-- Provided records start --

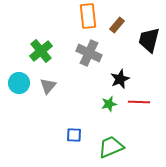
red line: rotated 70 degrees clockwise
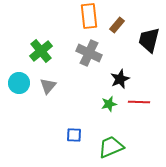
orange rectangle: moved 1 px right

-- Provided records end --
-- Provided records start --

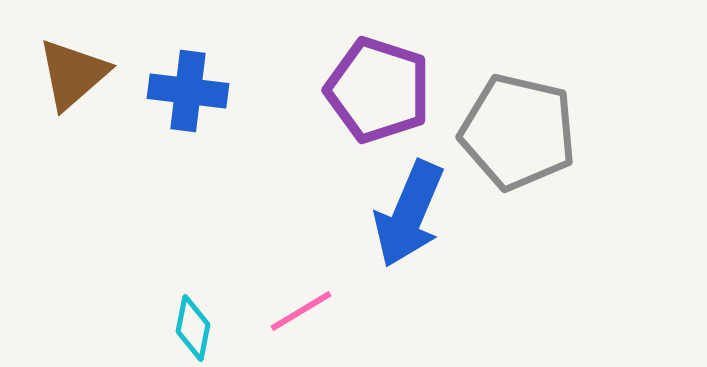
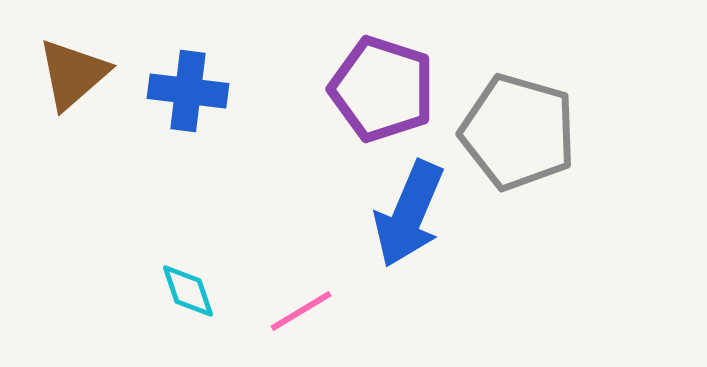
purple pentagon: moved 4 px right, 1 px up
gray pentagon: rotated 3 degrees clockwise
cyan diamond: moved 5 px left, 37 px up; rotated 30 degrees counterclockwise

-- Provided records end --

[Problem statement]:
Write out the records verbatim, starting with the line that contains "purple pentagon: moved 4 px right, 1 px up" and going on through the line that contains "cyan diamond: moved", both of those lines included.

[Right answer]:
purple pentagon: moved 4 px right, 1 px up
gray pentagon: rotated 3 degrees clockwise
cyan diamond: moved 5 px left, 37 px up; rotated 30 degrees counterclockwise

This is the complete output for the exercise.